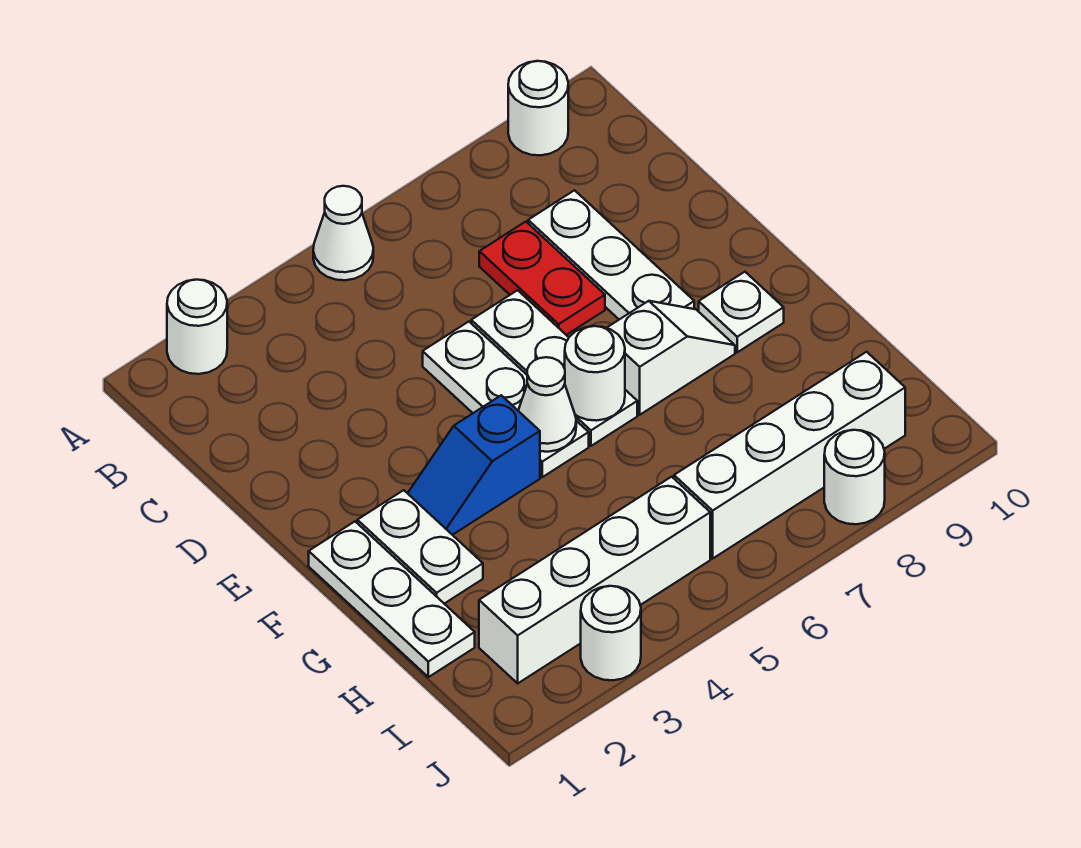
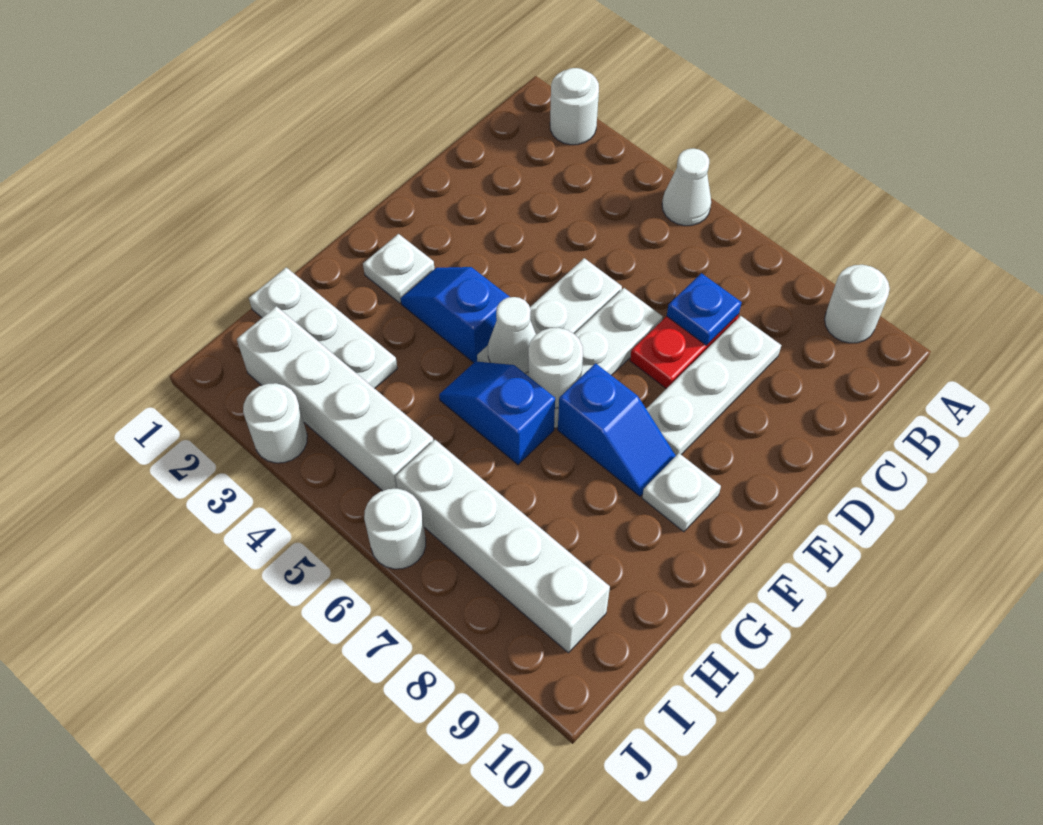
none -> blue plate C7 level 2
white plate F1:H1 level 1 -> white plate H1:H3 level 1
white plate F2:G2 level 1 -> white plate F2 level 1
white slope F7:F8 level 1 top 7 -> blue slope F7:F8 level 1 top 7
none -> blue slope G5:G6 level 1 top 6
white round brick J8 level 1 -> white round brick J6 level 1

● ● ● ● ●

For this exercise, return the records above in full and exactly, omitting the images.

[ANSWER SPACE]
none -> blue plate C7 level 2
white plate F1:H1 level 1 -> white plate H1:H3 level 1
white plate F2:G2 level 1 -> white plate F2 level 1
white slope F7:F8 level 1 top 7 -> blue slope F7:F8 level 1 top 7
none -> blue slope G5:G6 level 1 top 6
white round brick J8 level 1 -> white round brick J6 level 1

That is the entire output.